# Start of GIVEN DATA
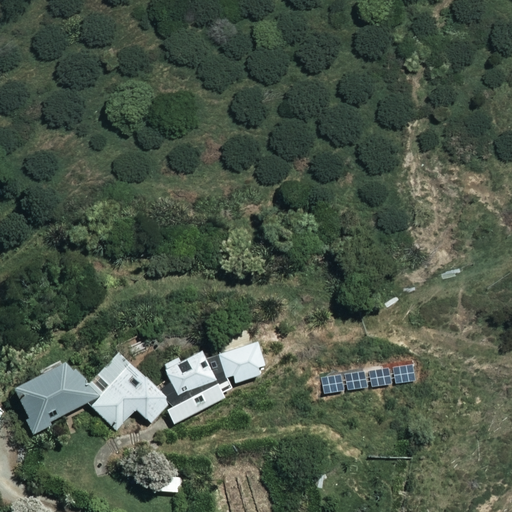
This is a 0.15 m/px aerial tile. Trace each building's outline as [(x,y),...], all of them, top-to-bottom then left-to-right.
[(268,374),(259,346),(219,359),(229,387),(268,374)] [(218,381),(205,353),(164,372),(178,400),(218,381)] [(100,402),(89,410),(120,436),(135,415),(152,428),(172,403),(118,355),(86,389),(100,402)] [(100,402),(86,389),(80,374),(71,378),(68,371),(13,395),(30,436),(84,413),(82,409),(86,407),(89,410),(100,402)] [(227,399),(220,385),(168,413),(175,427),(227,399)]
# End of GIVEN DATA
# Start of GIVEN DATA
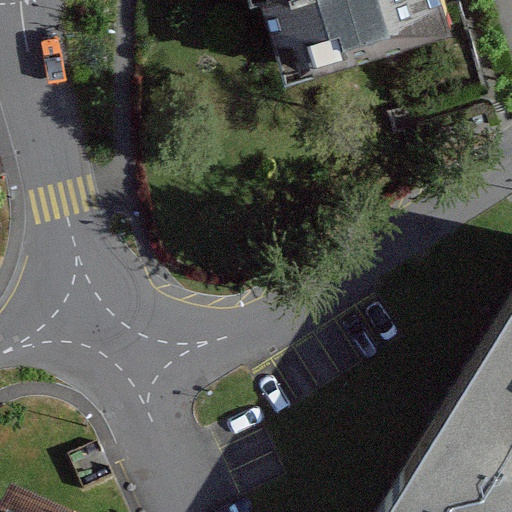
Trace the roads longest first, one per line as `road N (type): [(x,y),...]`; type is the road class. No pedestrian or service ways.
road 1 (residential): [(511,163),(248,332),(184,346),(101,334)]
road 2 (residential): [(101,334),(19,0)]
# End of GIVEN DATA
▶ _YOUR INSTRUCTIONS_
Please retype the lines starting at the one that contains "Trace the roads" and ending at the one that contains "road 2 (residential): [(101,334),(19,0)]", with no changes.

▶ _WORKED ANSWER_
Trace the roads longest first, one per line as `road N (type): [(x,y),...]`; type is the road class. No pedestrian or service ways.
road 1 (residential): [(511,163),(248,332),(184,346),(101,334)]
road 2 (residential): [(101,334),(19,0)]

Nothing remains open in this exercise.